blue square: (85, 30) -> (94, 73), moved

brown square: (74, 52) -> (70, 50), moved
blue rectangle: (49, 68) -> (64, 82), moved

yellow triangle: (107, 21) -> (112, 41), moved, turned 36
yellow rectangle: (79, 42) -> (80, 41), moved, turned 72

§

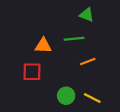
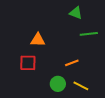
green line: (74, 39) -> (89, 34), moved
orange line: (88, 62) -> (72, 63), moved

§

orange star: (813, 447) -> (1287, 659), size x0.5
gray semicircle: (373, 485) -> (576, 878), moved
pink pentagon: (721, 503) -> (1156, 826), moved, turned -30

§

__WORK REQUIRED__
The line above containing "gray semicircle: (373, 485)", the line containing "pink pentagon: (721, 503)", and every line between them are to be transcribed exactly; no other line is wanted.

__TASK SOLUTION__
gray semicircle: (373, 485) -> (576, 878), moved
pink pentagon: (721, 503) -> (1156, 826), moved, turned -30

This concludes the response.